# [DATA UNDER STUDY]
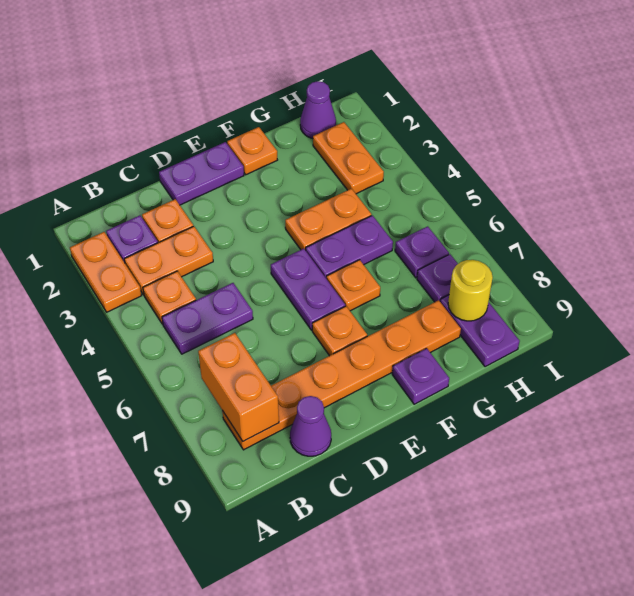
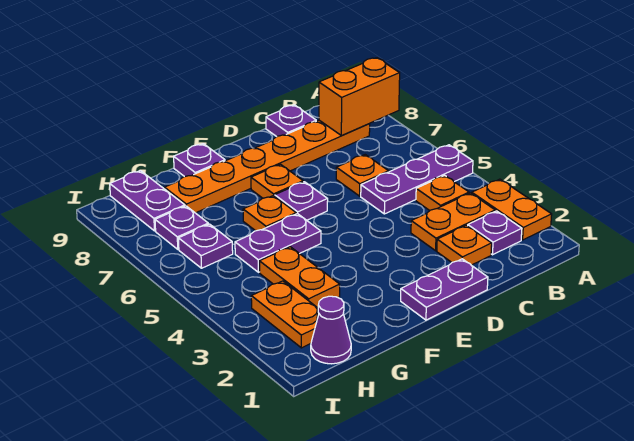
purple plate B5:C5 level 1 -> purple plate A5:C5 level 1
orange brick B7:B8 level 2 -> orange brick A8:B8 level 2
purple cone C9 level 1 -> purple plate C9 level 1
purple plate E5:E6 level 1 -> purple plate E6 level 1
orange plate F1 level 1 -> orange plate C6 level 1
orange plate F4:G4 level 1 -> orange plate G3:G4 level 1
yellow round brick H8 level 2 -> none

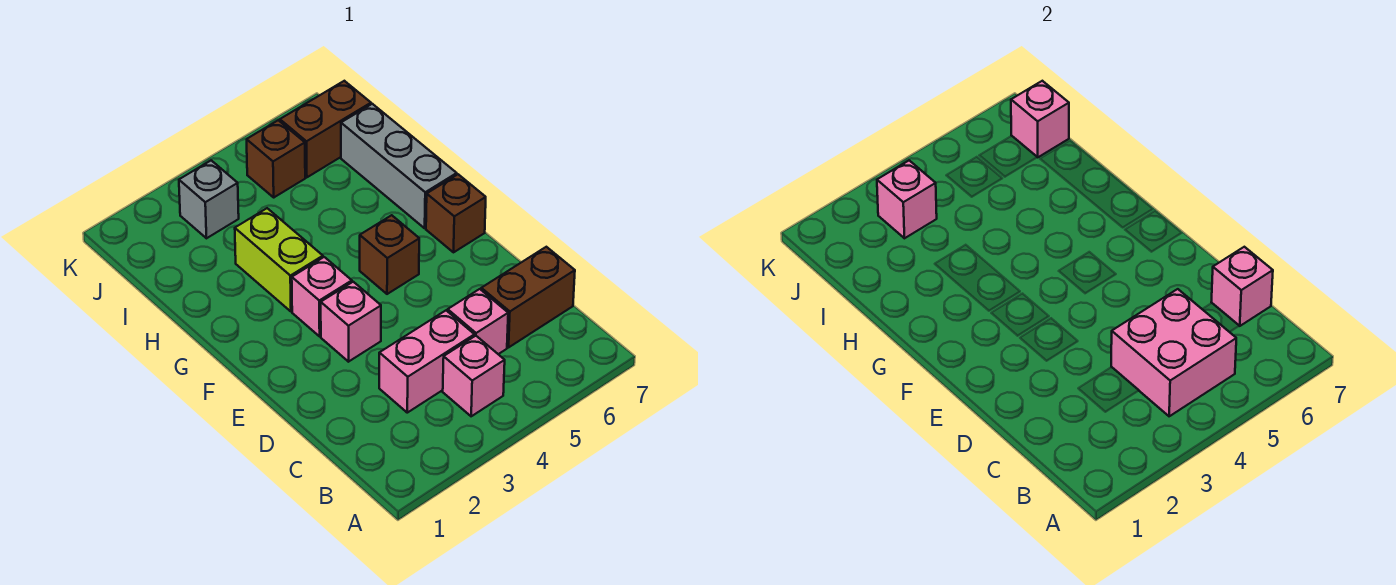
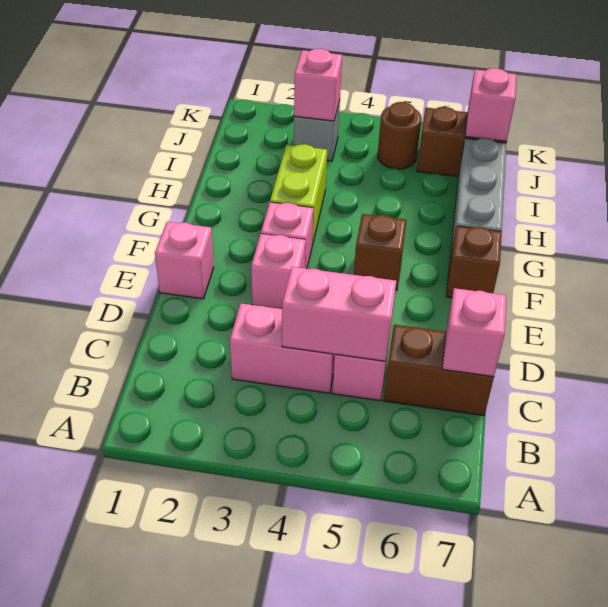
pink brick B4 level 1 -> pink brick E1 level 1
pink brick B4:C5 level 2 -> pink brick C4:C5 level 2
brown brick J5 level 1 -> brown round brick J5 level 1

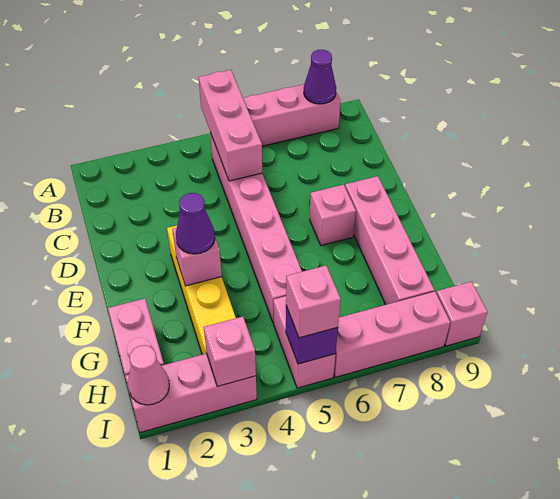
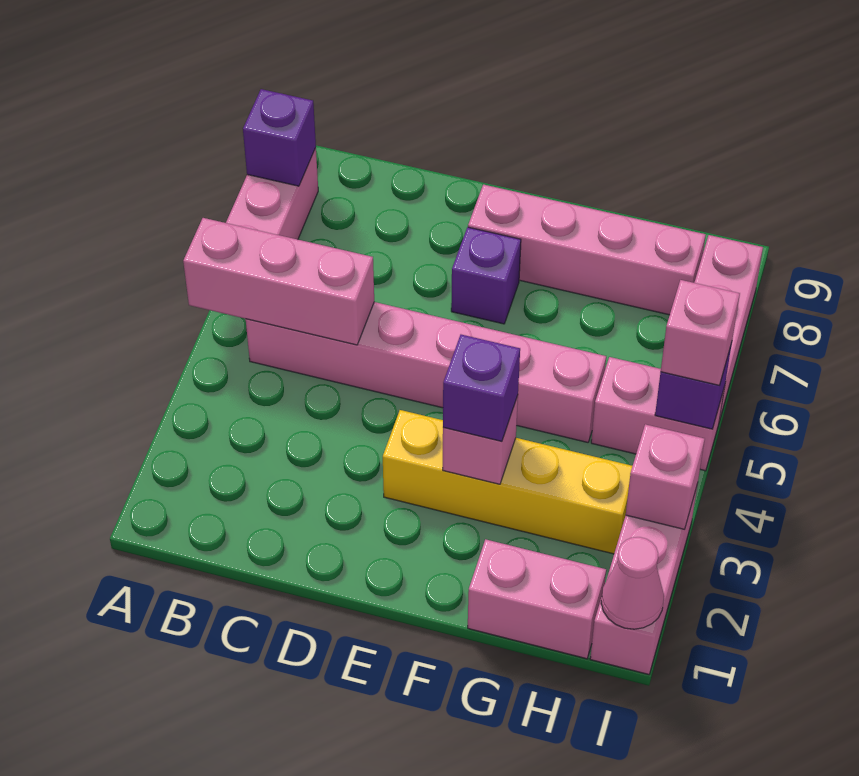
purple cone A8 level 2 -> purple brick A8 level 2
pink brick E7 level 1 -> purple brick E7 level 1
purple cone F3 level 3 -> purple brick F3 level 3
pink brick I9 level 1 -> none

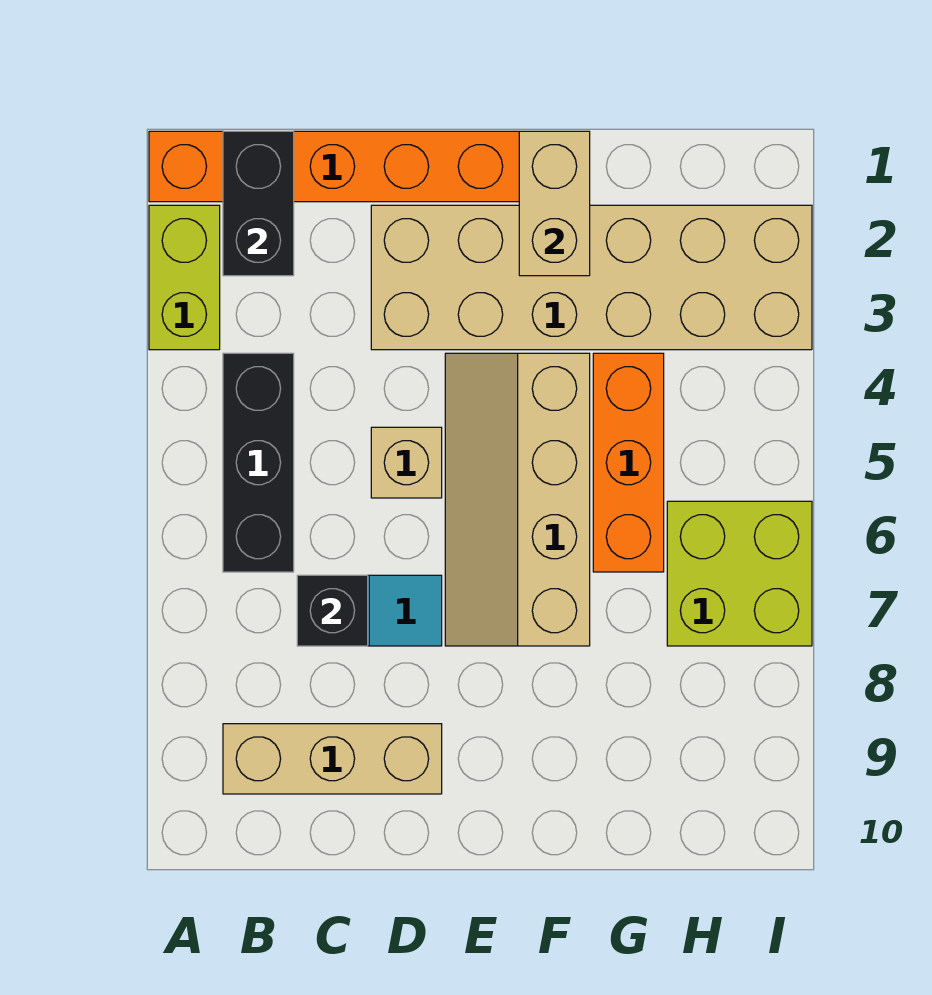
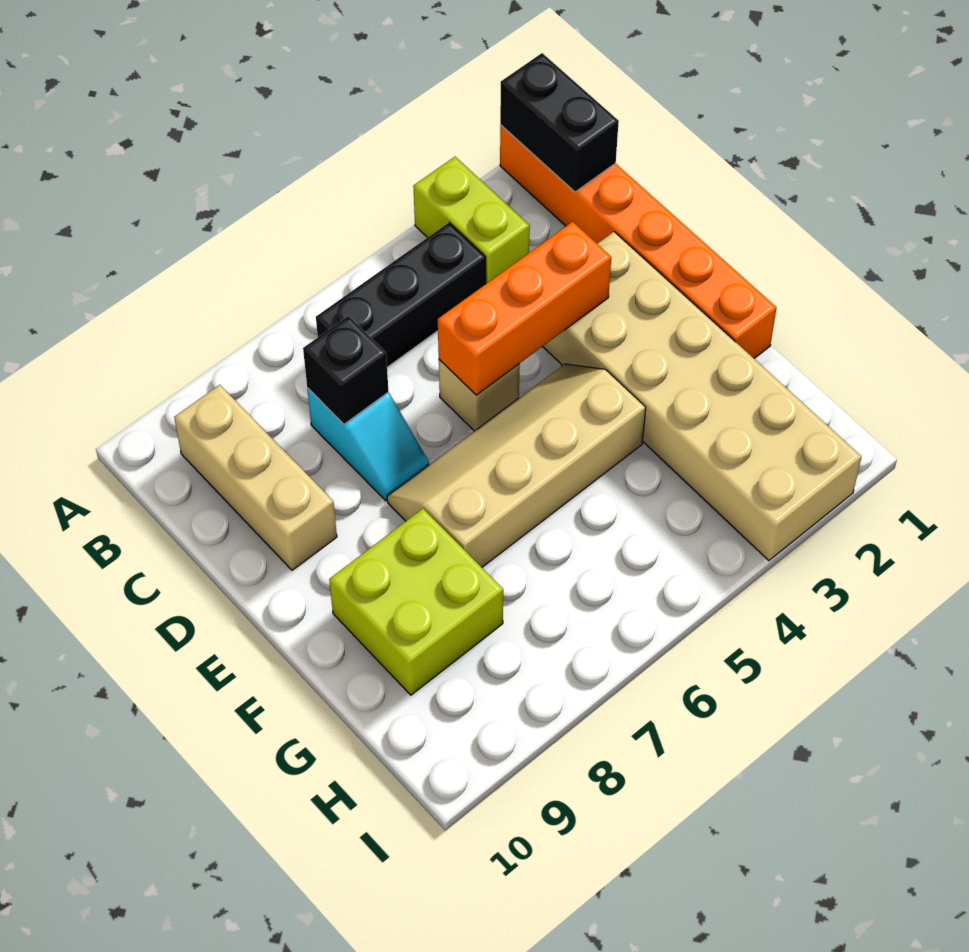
lime brick A2:A3 level 1 -> lime brick A3:B3 level 1
black brick B1:B2 level 2 -> black brick A1:B1 level 2
tan brick F1:F2 level 2 -> none
orange brick G4:G6 level 1 -> orange brick D3:D5 level 2
lime brick H6:I7 level 1 -> lime brick F8:G9 level 1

# [EXERCISE INSTRUCTIONS]
Please work out how many lines of the listing hold the word "pink" and reply with only that number.

# [RESPONSE BOX]
4